_Short task:_ Write out every line below, from the one containing "black L-shape: moved 1 px right, 2 px down" down to the one containing "orange diamond: moved 23 px right", both ends included, leaving out any picture lines.

### Data to use ###

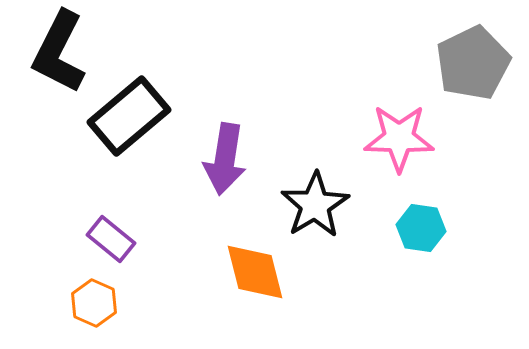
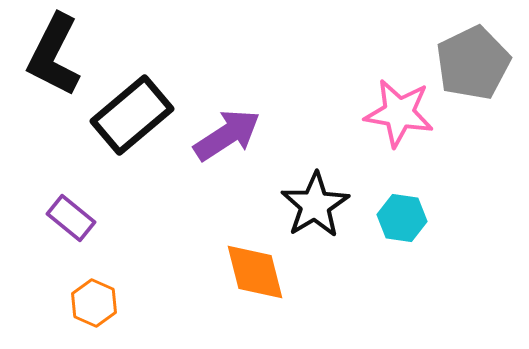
black L-shape: moved 5 px left, 3 px down
black rectangle: moved 3 px right, 1 px up
pink star: moved 25 px up; rotated 8 degrees clockwise
purple arrow: moved 2 px right, 24 px up; rotated 132 degrees counterclockwise
cyan hexagon: moved 19 px left, 10 px up
purple rectangle: moved 40 px left, 21 px up
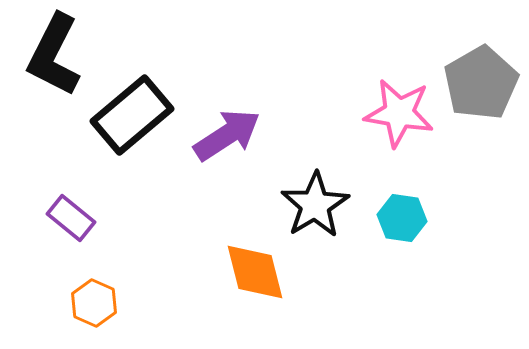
gray pentagon: moved 8 px right, 20 px down; rotated 4 degrees counterclockwise
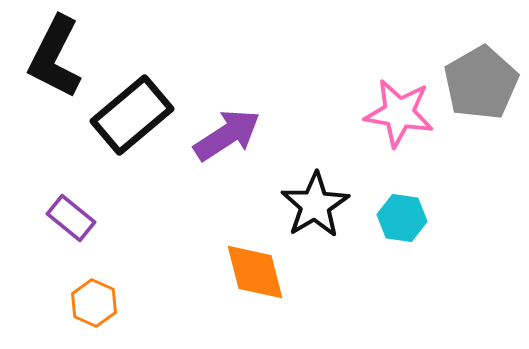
black L-shape: moved 1 px right, 2 px down
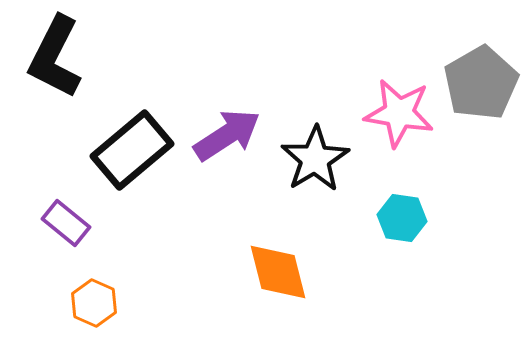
black rectangle: moved 35 px down
black star: moved 46 px up
purple rectangle: moved 5 px left, 5 px down
orange diamond: moved 23 px right
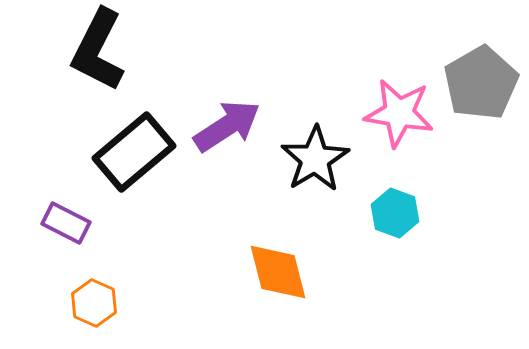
black L-shape: moved 43 px right, 7 px up
purple arrow: moved 9 px up
black rectangle: moved 2 px right, 2 px down
cyan hexagon: moved 7 px left, 5 px up; rotated 12 degrees clockwise
purple rectangle: rotated 12 degrees counterclockwise
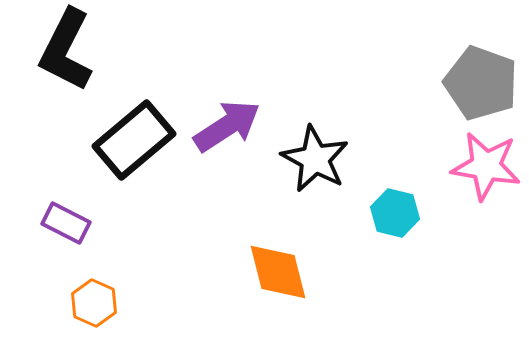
black L-shape: moved 32 px left
gray pentagon: rotated 22 degrees counterclockwise
pink star: moved 87 px right, 53 px down
black rectangle: moved 12 px up
black star: rotated 12 degrees counterclockwise
cyan hexagon: rotated 6 degrees counterclockwise
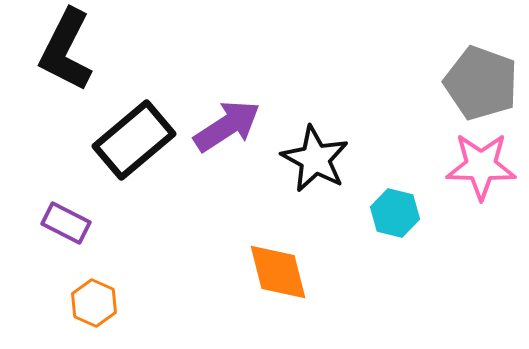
pink star: moved 5 px left; rotated 8 degrees counterclockwise
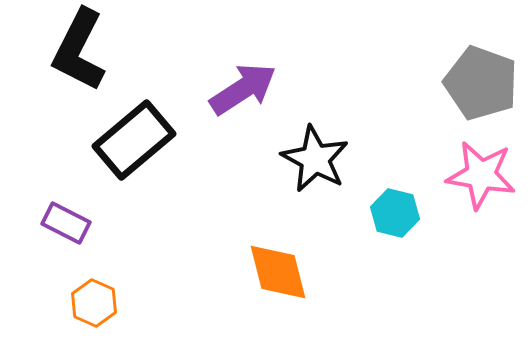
black L-shape: moved 13 px right
purple arrow: moved 16 px right, 37 px up
pink star: moved 9 px down; rotated 8 degrees clockwise
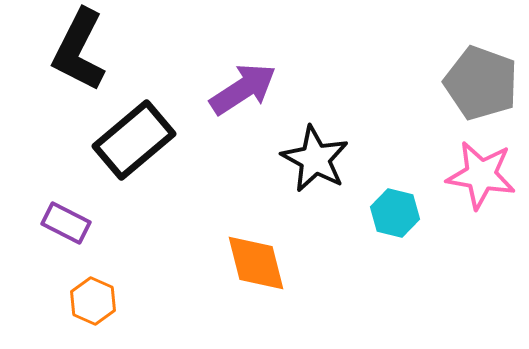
orange diamond: moved 22 px left, 9 px up
orange hexagon: moved 1 px left, 2 px up
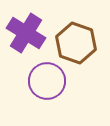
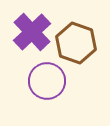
purple cross: moved 6 px right, 1 px up; rotated 15 degrees clockwise
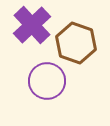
purple cross: moved 7 px up
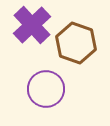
purple circle: moved 1 px left, 8 px down
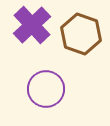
brown hexagon: moved 5 px right, 9 px up
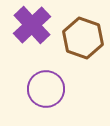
brown hexagon: moved 2 px right, 4 px down
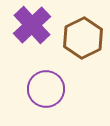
brown hexagon: rotated 15 degrees clockwise
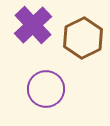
purple cross: moved 1 px right
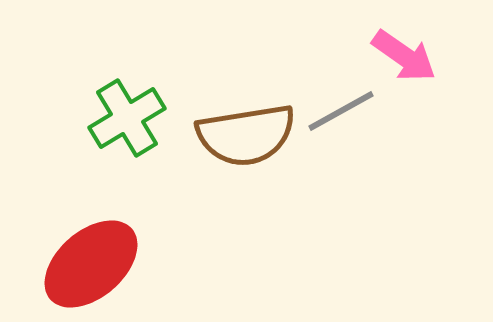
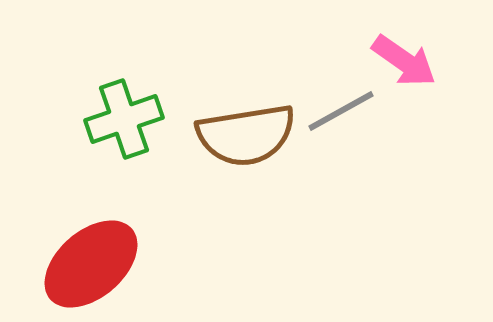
pink arrow: moved 5 px down
green cross: moved 3 px left, 1 px down; rotated 12 degrees clockwise
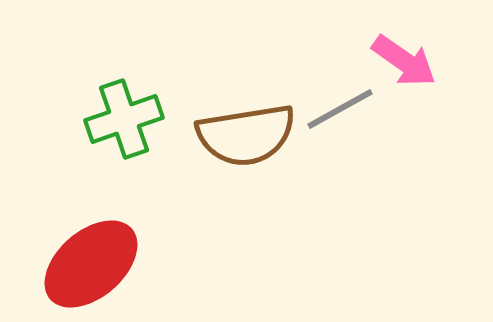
gray line: moved 1 px left, 2 px up
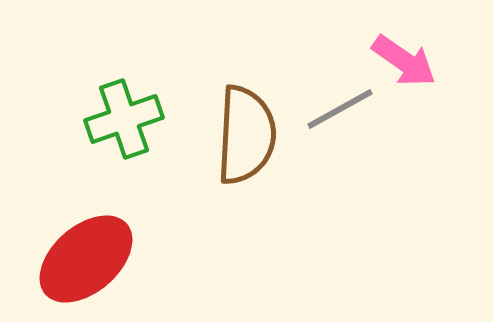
brown semicircle: rotated 78 degrees counterclockwise
red ellipse: moved 5 px left, 5 px up
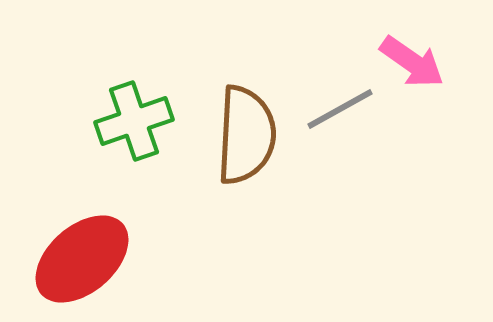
pink arrow: moved 8 px right, 1 px down
green cross: moved 10 px right, 2 px down
red ellipse: moved 4 px left
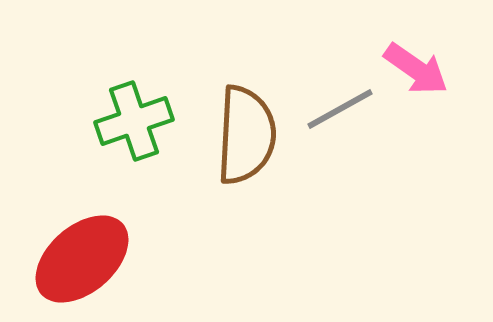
pink arrow: moved 4 px right, 7 px down
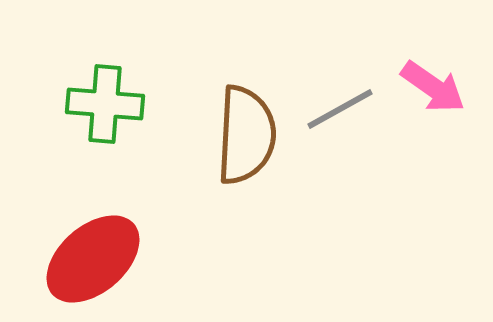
pink arrow: moved 17 px right, 18 px down
green cross: moved 29 px left, 17 px up; rotated 24 degrees clockwise
red ellipse: moved 11 px right
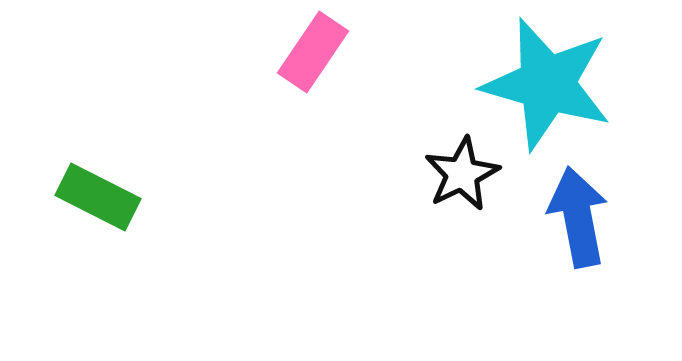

###

_The completed task:_
black L-shape: moved 1 px right, 2 px down
black rectangle: moved 35 px down
black star: moved 46 px up
purple rectangle: moved 5 px left, 5 px down
orange diamond: moved 23 px right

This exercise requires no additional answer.